» **Records**
+--
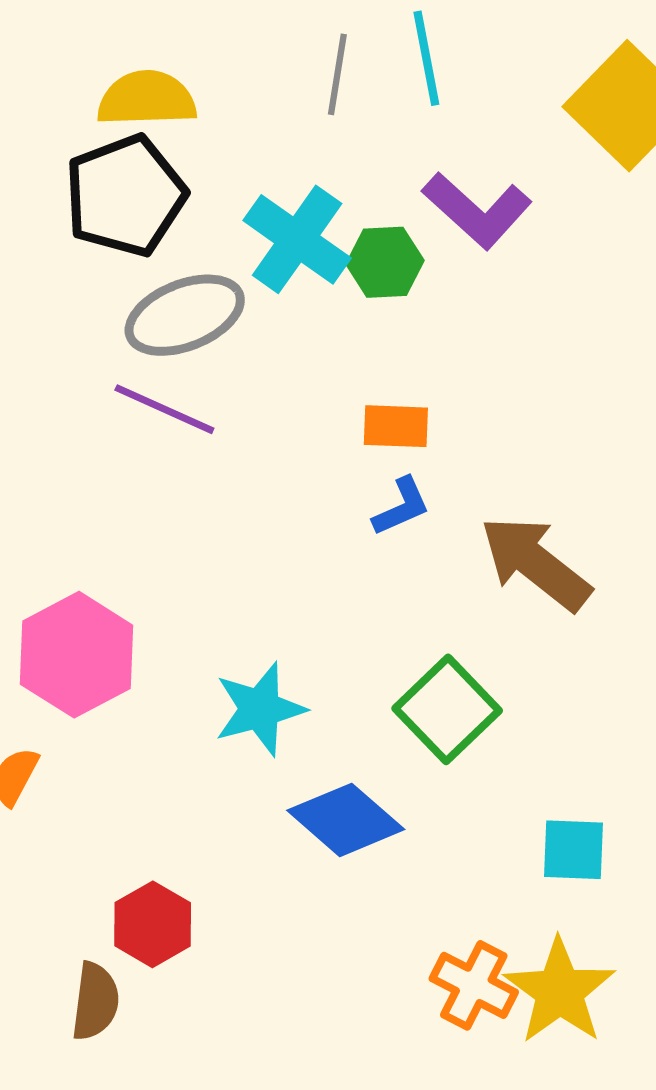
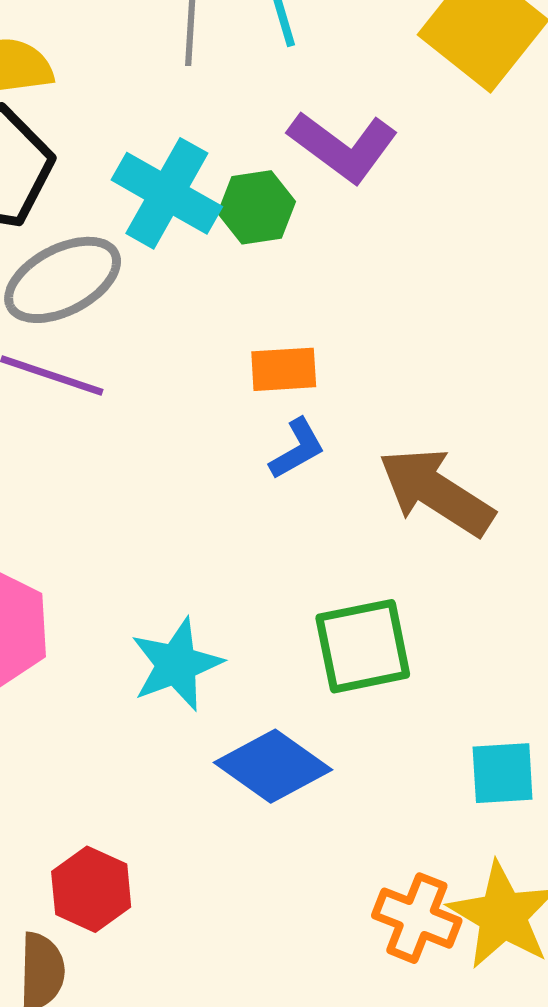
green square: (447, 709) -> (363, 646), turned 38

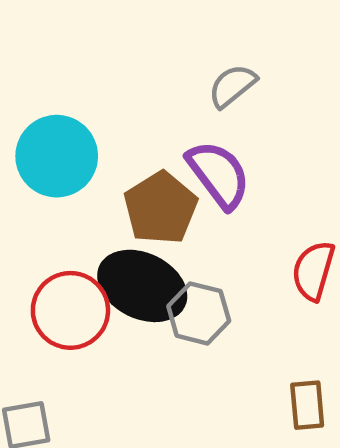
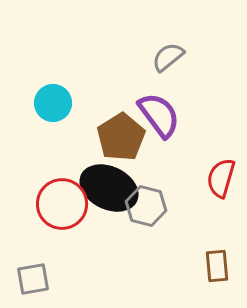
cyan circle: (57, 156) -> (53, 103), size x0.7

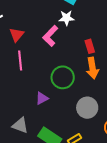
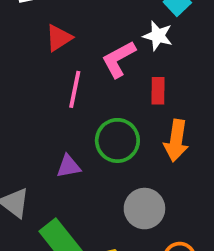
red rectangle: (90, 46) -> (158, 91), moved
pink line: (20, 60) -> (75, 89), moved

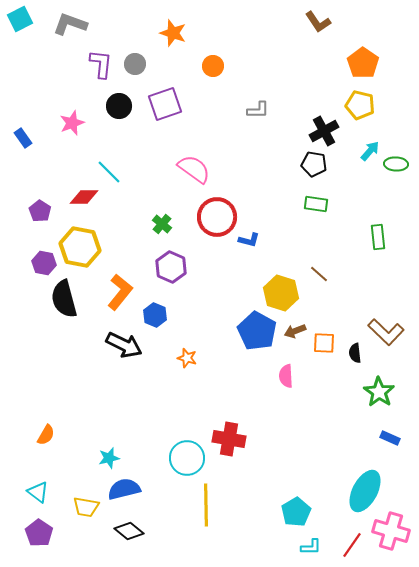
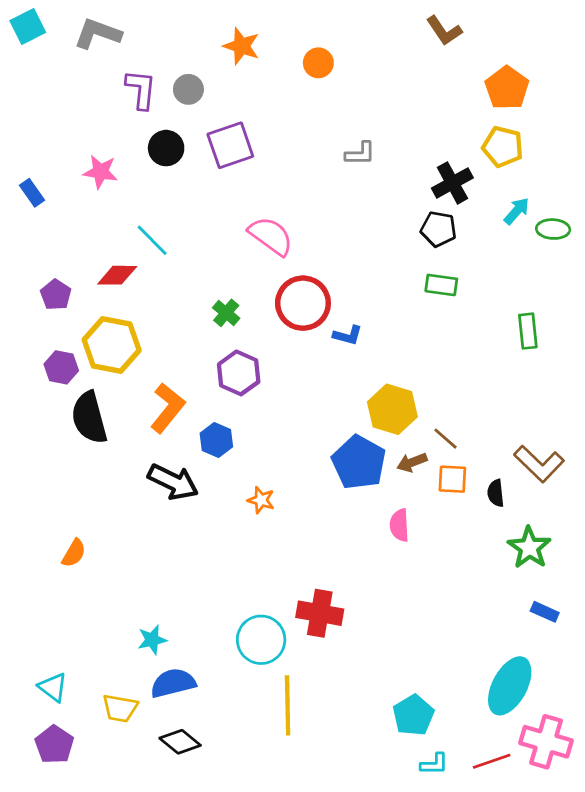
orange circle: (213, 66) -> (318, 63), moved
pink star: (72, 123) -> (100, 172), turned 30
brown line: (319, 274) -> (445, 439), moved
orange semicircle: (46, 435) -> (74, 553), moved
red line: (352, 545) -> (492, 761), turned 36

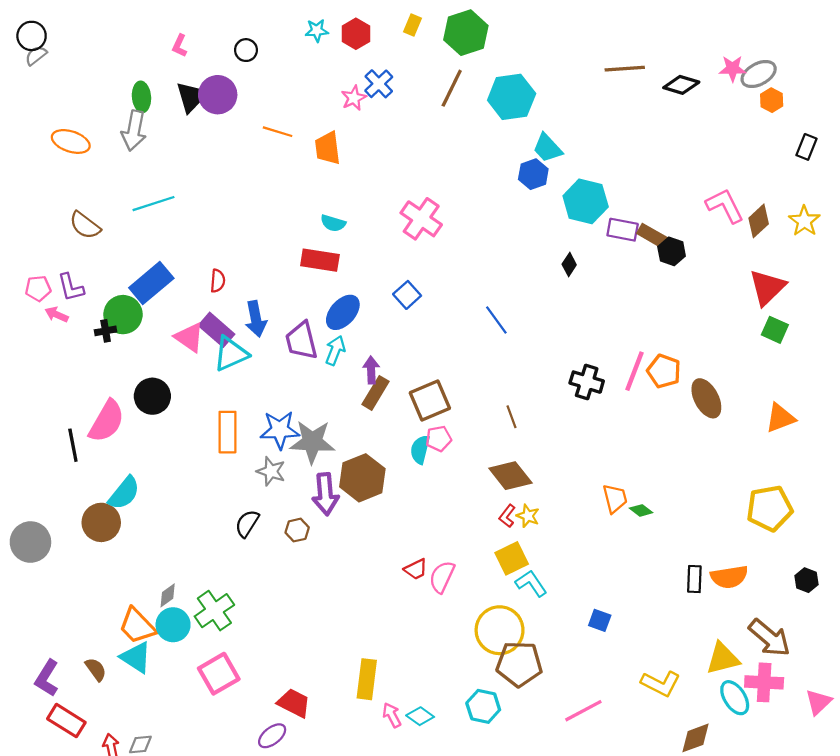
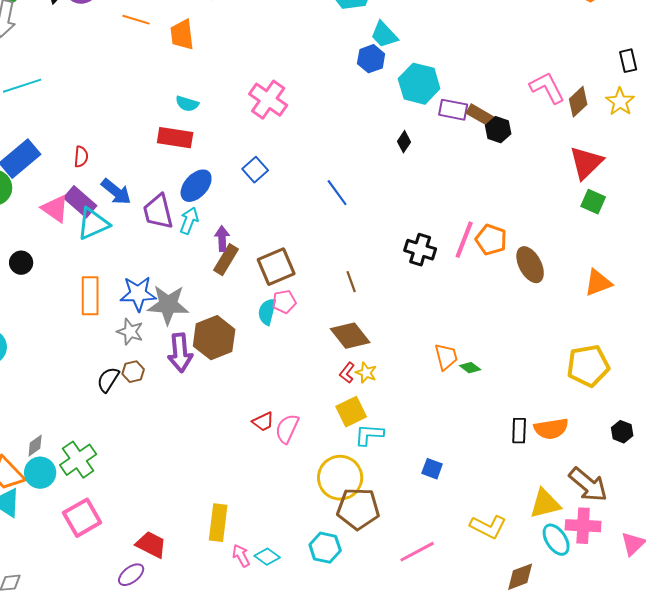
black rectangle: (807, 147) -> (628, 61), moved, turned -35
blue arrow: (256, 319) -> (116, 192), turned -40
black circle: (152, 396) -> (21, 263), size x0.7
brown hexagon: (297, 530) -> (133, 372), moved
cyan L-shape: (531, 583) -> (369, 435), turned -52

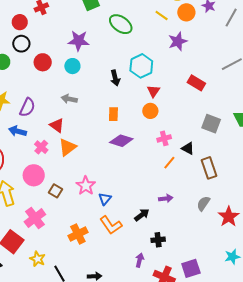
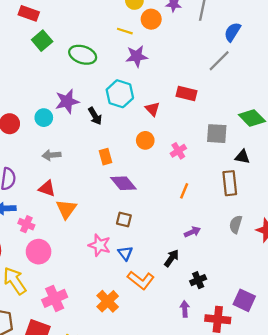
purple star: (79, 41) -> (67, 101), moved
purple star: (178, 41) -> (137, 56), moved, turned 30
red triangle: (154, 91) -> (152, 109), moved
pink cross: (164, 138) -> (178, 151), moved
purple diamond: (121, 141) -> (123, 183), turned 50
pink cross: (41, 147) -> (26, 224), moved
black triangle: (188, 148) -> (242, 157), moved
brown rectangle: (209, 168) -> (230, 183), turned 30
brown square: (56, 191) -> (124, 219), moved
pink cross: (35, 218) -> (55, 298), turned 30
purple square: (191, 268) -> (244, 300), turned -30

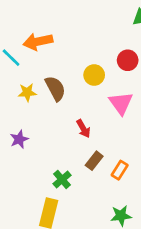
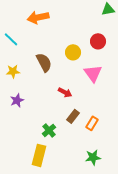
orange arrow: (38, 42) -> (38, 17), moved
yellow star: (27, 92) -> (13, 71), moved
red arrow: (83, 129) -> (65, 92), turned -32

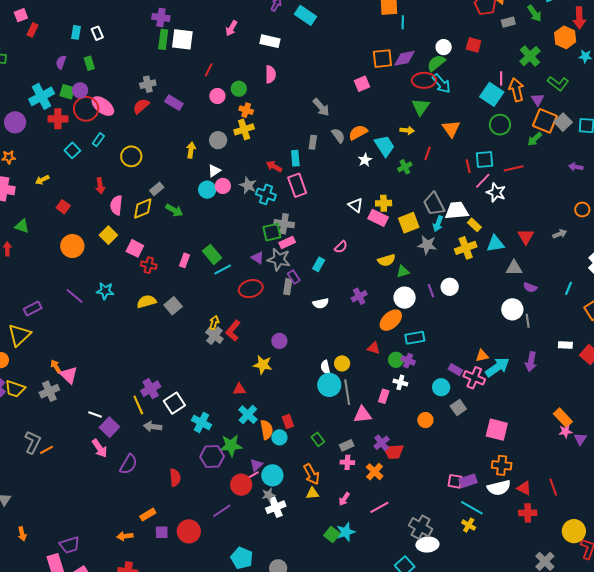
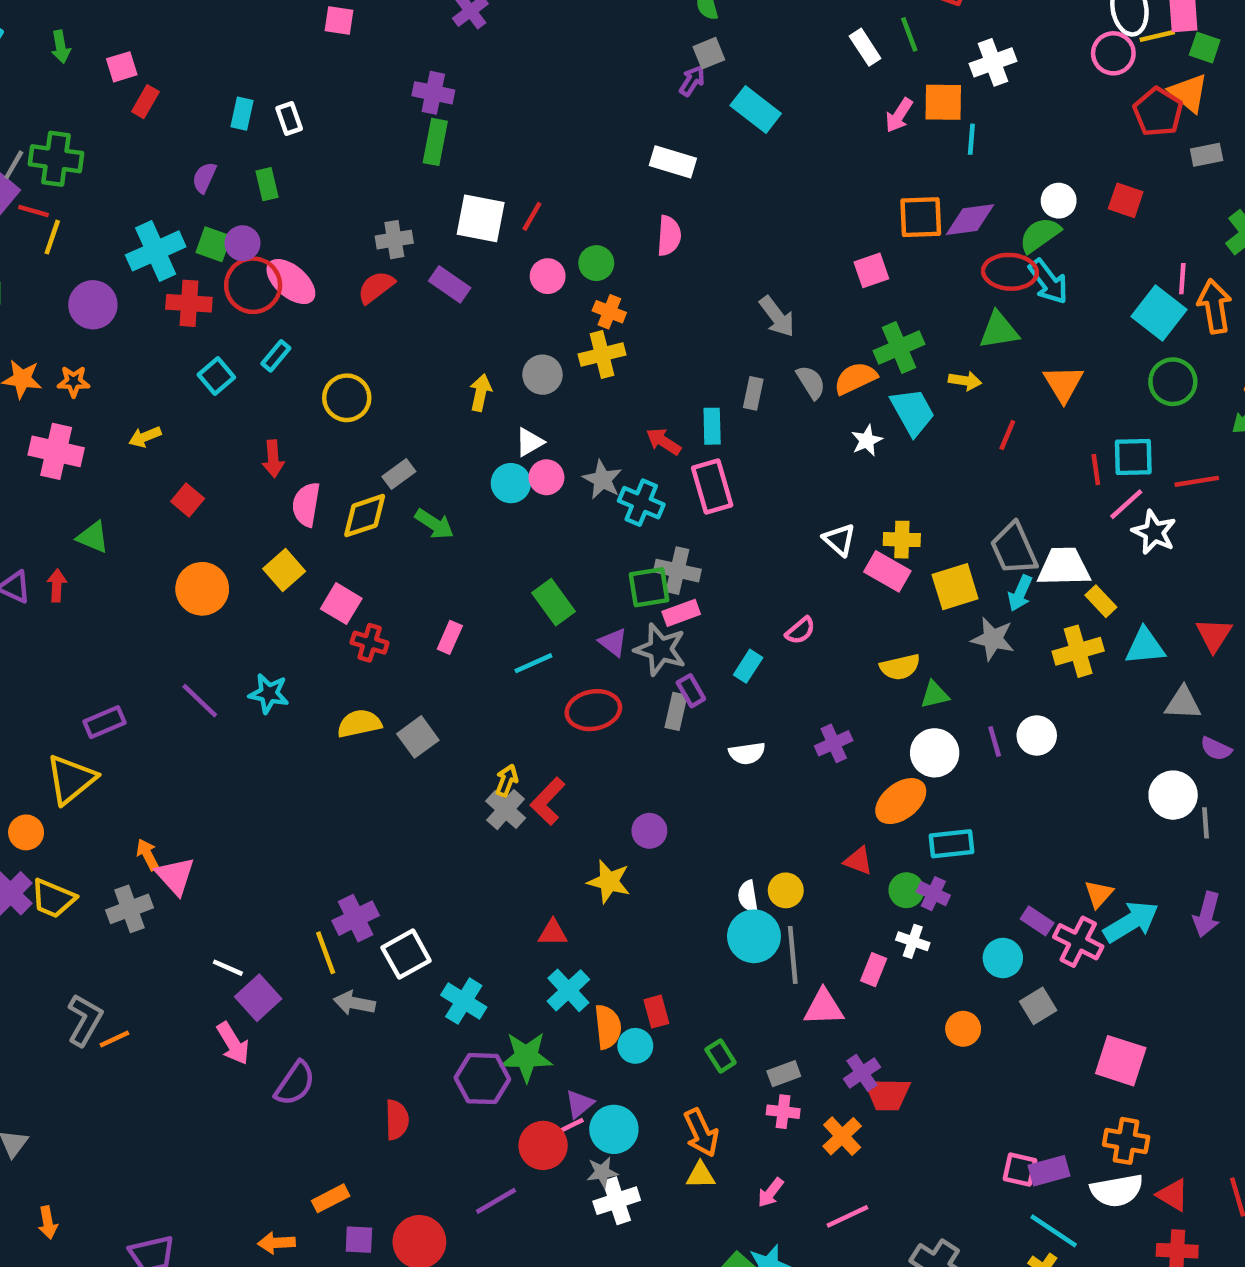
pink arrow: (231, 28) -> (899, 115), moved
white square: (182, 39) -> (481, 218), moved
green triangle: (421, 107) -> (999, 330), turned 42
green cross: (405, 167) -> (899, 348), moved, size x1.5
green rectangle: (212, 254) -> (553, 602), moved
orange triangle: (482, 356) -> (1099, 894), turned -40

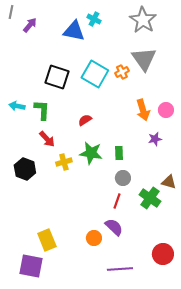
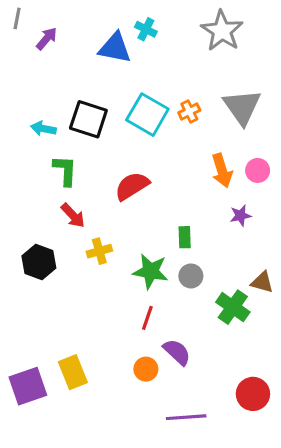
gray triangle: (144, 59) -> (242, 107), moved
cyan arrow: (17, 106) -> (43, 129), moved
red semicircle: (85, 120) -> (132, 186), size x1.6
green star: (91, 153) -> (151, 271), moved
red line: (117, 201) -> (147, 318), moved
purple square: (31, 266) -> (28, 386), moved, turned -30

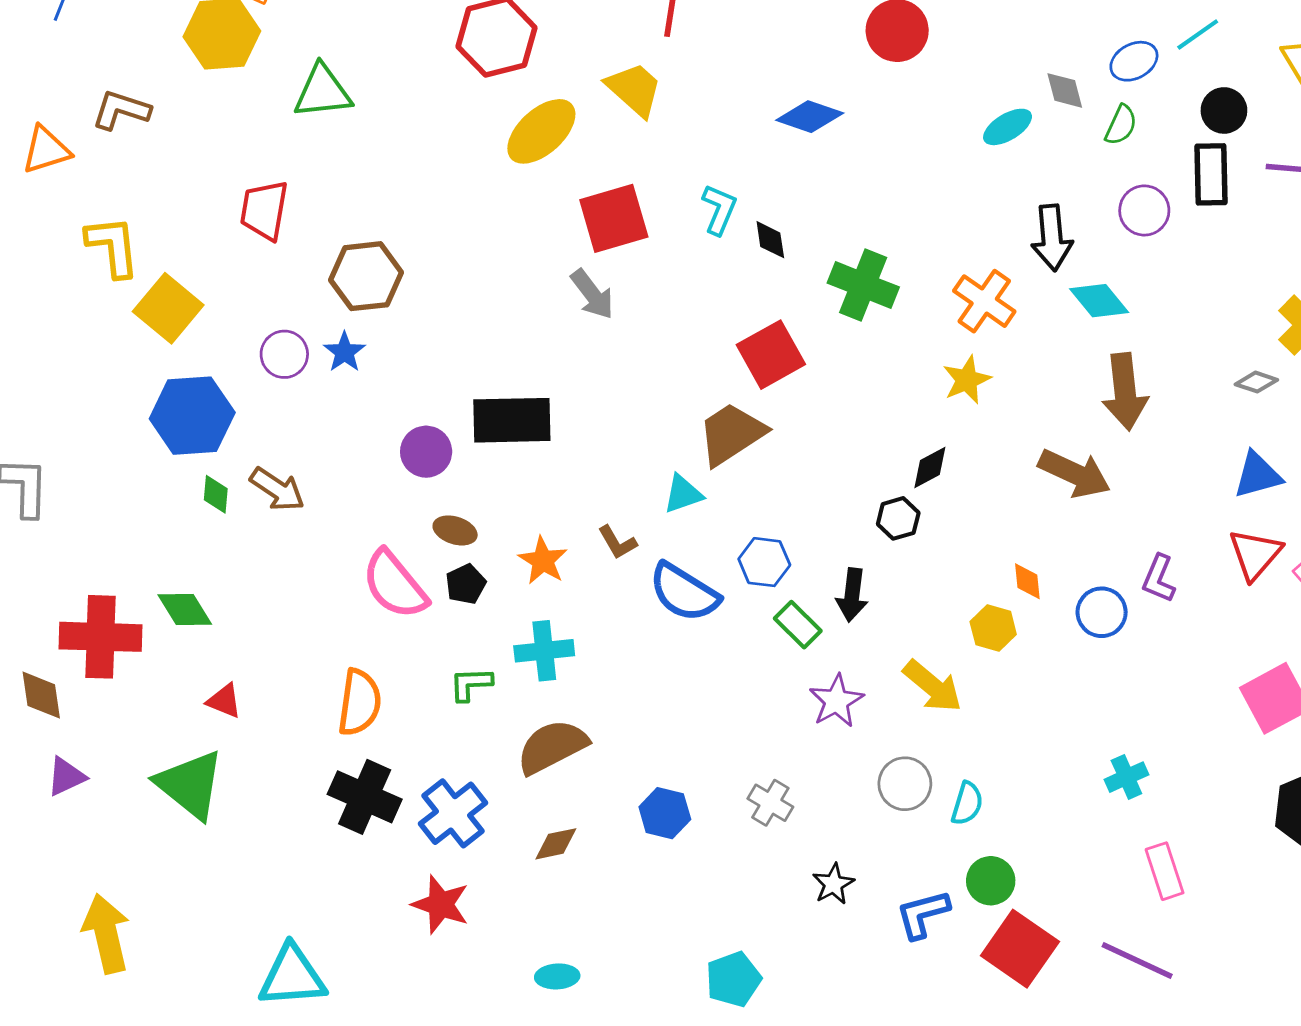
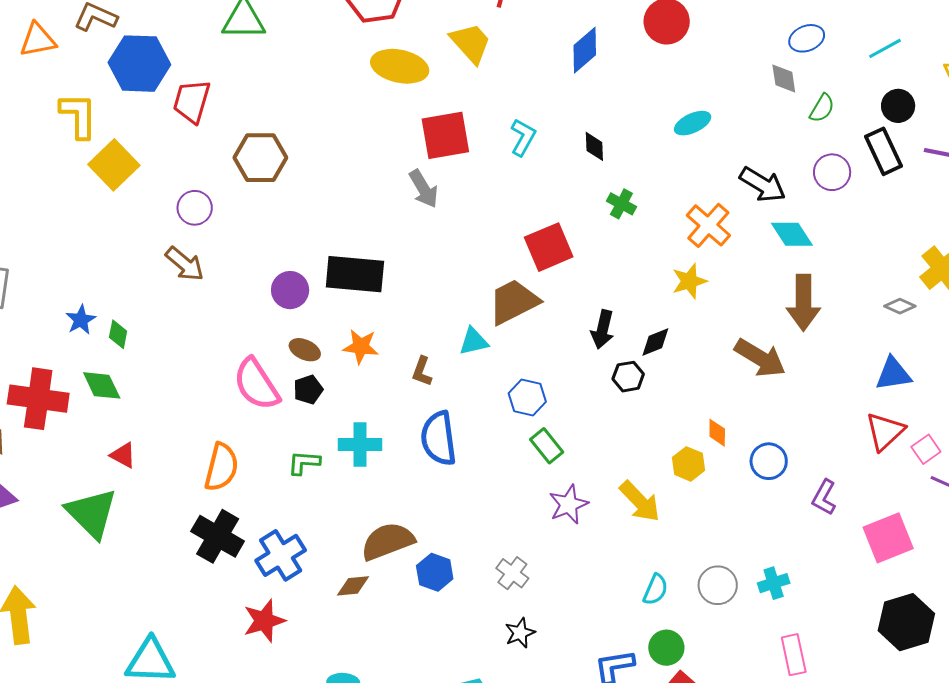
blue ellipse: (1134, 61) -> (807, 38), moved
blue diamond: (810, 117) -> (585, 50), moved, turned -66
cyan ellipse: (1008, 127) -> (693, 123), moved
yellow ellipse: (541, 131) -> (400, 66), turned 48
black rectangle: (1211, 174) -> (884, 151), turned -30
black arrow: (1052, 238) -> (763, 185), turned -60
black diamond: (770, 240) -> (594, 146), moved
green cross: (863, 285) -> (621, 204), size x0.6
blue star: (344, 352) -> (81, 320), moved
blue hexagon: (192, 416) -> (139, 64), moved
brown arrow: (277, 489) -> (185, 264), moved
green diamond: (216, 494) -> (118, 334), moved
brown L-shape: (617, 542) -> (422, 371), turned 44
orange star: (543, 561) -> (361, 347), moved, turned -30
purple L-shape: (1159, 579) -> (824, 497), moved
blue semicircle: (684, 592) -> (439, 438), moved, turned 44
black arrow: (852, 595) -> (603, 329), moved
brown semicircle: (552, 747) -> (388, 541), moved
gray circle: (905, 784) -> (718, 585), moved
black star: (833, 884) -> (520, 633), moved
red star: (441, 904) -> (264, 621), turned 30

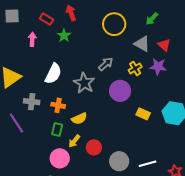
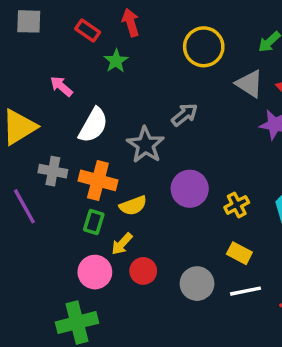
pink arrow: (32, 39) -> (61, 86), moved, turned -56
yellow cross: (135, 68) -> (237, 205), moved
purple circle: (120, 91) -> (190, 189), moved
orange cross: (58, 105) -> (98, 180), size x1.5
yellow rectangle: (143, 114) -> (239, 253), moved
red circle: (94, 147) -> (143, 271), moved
+--
» **Problem to solve**
Reproduce the material exactly; omit the pictures.

» **Result of the task**
green square: (447, 709) -> (363, 646), turned 38

cyan circle: (57, 156) -> (53, 103), size x0.7

red rectangle: (90, 46) -> (158, 91), moved
pink line: (20, 60) -> (75, 89), moved

orange circle: (213, 66) -> (318, 63), moved
pink star: (72, 123) -> (100, 172), turned 30
brown line: (319, 274) -> (445, 439), moved
orange semicircle: (46, 435) -> (74, 553), moved
red line: (352, 545) -> (492, 761), turned 36

black rectangle: (807, 147) -> (628, 61), moved, turned -35
blue arrow: (256, 319) -> (116, 192), turned -40
black circle: (152, 396) -> (21, 263), size x0.7
brown hexagon: (297, 530) -> (133, 372), moved
cyan L-shape: (531, 583) -> (369, 435), turned -52

purple star: (79, 41) -> (67, 101), moved
purple star: (178, 41) -> (137, 56), moved, turned 30
red triangle: (154, 91) -> (152, 109), moved
pink cross: (164, 138) -> (178, 151), moved
purple diamond: (121, 141) -> (123, 183), turned 50
pink cross: (41, 147) -> (26, 224), moved
black triangle: (188, 148) -> (242, 157), moved
brown rectangle: (209, 168) -> (230, 183), turned 30
brown square: (56, 191) -> (124, 219), moved
pink cross: (35, 218) -> (55, 298), turned 30
purple square: (191, 268) -> (244, 300), turned -30

orange arrow: (38, 42) -> (38, 17), moved
yellow star: (27, 92) -> (13, 71), moved
red arrow: (83, 129) -> (65, 92), turned -32

pink arrow: (231, 28) -> (899, 115), moved
white square: (182, 39) -> (481, 218), moved
green triangle: (421, 107) -> (999, 330), turned 42
green cross: (405, 167) -> (899, 348), moved, size x1.5
green rectangle: (212, 254) -> (553, 602), moved
orange triangle: (482, 356) -> (1099, 894), turned -40

gray triangle: (144, 59) -> (242, 107), moved
cyan arrow: (17, 106) -> (43, 129), moved
red semicircle: (85, 120) -> (132, 186), size x1.6
green star: (91, 153) -> (151, 271), moved
red line: (117, 201) -> (147, 318), moved
purple square: (31, 266) -> (28, 386), moved, turned -30

blue ellipse: (1134, 61) -> (807, 38), moved
blue diamond: (810, 117) -> (585, 50), moved, turned -66
cyan ellipse: (1008, 127) -> (693, 123), moved
yellow ellipse: (541, 131) -> (400, 66), turned 48
black rectangle: (1211, 174) -> (884, 151), turned -30
black arrow: (1052, 238) -> (763, 185), turned -60
black diamond: (770, 240) -> (594, 146), moved
green cross: (863, 285) -> (621, 204), size x0.6
blue star: (344, 352) -> (81, 320), moved
blue hexagon: (192, 416) -> (139, 64), moved
brown arrow: (277, 489) -> (185, 264), moved
green diamond: (216, 494) -> (118, 334), moved
brown L-shape: (617, 542) -> (422, 371), turned 44
orange star: (543, 561) -> (361, 347), moved, turned -30
purple L-shape: (1159, 579) -> (824, 497), moved
blue semicircle: (684, 592) -> (439, 438), moved, turned 44
black arrow: (852, 595) -> (603, 329), moved
brown semicircle: (552, 747) -> (388, 541), moved
gray circle: (905, 784) -> (718, 585), moved
black star: (833, 884) -> (520, 633), moved
red star: (441, 904) -> (264, 621), turned 30

pink arrow: (32, 39) -> (61, 86), moved, turned -56
yellow cross: (135, 68) -> (237, 205), moved
purple circle: (120, 91) -> (190, 189), moved
orange cross: (58, 105) -> (98, 180), size x1.5
yellow rectangle: (143, 114) -> (239, 253), moved
red circle: (94, 147) -> (143, 271), moved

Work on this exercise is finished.